| Problem requirements |
Transcribe each record below character for character.

[Stored records]
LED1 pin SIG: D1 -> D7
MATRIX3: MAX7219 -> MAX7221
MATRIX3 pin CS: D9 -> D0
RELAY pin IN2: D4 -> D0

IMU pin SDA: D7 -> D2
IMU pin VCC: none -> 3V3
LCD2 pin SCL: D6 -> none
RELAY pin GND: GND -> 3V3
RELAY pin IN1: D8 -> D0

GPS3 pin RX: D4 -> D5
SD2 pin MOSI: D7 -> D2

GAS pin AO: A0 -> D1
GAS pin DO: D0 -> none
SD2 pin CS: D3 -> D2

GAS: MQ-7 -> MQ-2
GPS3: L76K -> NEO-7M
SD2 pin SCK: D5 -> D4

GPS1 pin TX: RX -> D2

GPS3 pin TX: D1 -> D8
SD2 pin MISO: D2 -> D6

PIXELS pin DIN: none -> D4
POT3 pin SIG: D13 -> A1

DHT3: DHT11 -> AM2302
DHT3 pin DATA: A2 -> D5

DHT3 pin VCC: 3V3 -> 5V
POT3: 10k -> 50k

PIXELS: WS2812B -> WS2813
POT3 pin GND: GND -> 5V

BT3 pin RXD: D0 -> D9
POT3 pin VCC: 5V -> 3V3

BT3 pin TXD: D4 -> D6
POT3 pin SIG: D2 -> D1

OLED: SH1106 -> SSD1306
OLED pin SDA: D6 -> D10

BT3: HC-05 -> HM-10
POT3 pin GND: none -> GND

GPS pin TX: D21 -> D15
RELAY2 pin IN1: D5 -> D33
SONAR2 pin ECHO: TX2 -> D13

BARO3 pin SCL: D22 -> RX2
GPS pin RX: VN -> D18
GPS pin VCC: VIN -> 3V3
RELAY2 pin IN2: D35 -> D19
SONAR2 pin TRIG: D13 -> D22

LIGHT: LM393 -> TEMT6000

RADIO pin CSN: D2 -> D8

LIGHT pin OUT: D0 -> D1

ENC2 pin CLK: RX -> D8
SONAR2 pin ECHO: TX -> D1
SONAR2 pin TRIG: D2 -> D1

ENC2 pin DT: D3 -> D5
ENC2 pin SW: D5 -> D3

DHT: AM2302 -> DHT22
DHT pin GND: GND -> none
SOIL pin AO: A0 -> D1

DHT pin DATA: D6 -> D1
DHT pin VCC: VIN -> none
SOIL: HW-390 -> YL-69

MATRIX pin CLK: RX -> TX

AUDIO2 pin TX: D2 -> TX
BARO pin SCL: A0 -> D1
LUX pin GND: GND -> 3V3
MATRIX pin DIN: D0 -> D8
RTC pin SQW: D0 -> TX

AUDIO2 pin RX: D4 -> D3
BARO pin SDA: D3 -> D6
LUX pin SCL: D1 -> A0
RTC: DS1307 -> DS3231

| Response below |
LED1 pin SIG: D1 -> D7
MATRIX3: MAX7219 -> MAX7221
MATRIX3 pin CS: D9 -> D0
RELAY pin IN2: D4 -> D0

IMU pin SDA: D7 -> D2
IMU pin VCC: none -> 3V3
LCD2 pin SCL: D6 -> none
RELAY pin GND: GND -> 3V3
RELAY pin IN1: D8 -> D0

GPS3 pin RX: D4 -> D5
SD2 pin MOSI: D7 -> D2

GAS pin AO: A0 -> D1
GAS pin DO: D0 -> none
SD2 pin CS: D3 -> D2

GAS: MQ-7 -> MQ-2
GPS3: L76K -> NEO-7M
SD2 pin SCK: D5 -> D4

GPS1 pin TX: RX -> D2

GPS3 pin TX: D1 -> D8
SD2 pin MISO: D2 -> D6

PIXELS pin DIN: none -> D4
POT3 pin SIG: D13 -> A1

DHT3: DHT11 -> AM2302
DHT3 pin DATA: A2 -> D5

DHT3 pin VCC: 3V3 -> 5V
POT3: 10k -> 50k

PIXELS: WS2812B -> WS2813
POT3 pin GND: GND -> 5V

BT3 pin RXD: D0 -> D9
POT3 pin VCC: 5V -> 3V3

BT3 pin TXD: D4 -> D6
POT3 pin SIG: D2 -> D1

OLED: SH1106 -> SSD1306
OLED pin SDA: D6 -> D10

BT3: HC-05 -> HM-10
POT3 pin GND: none -> GND

GPS pin TX: D21 -> D15
RELAY2 pin IN1: D5 -> D33
SONAR2 pin ECHO: TX2 -> D13

BARO3 pin SCL: D22 -> RX2
GPS pin RX: VN -> D18
GPS pin VCC: VIN -> 3V3
RELAY2 pin IN2: D35 -> D19
SONAR2 pin TRIG: D13 -> D22

LIGHT: LM393 -> TEMT6000

RADIO pin CSN: D2 -> D8

LIGHT pin OUT: D0 -> D1

ENC2 pin CLK: RX -> D8
SONAR2 pin ECHO: TX -> D1
SONAR2 pin TRIG: D2 -> D1

ENC2 pin DT: D3 -> D5
ENC2 pin SW: D5 -> D3

DHT: AM2302 -> DHT22
DHT pin GND: GND -> none
SOIL pin AO: A0 -> D1

DHT pin DATA: D6 -> D1
DHT pin VCC: VIN -> none
SOIL: HW-390 -> YL-69

MATRIX pin CLK: RX -> TX

AUDIO2 pin TX: D2 -> TX
BARO pin SCL: A0 -> D1
LUX pin GND: GND -> 3V3
MATRIX pin DIN: D0 -> D8
RTC pin SQW: D0 -> TX

AUDIO2 pin RX: D4 -> D3
BARO pin SDA: D3 -> D6
LUX pin SCL: D1 -> A0
RTC: DS1307 -> DS3231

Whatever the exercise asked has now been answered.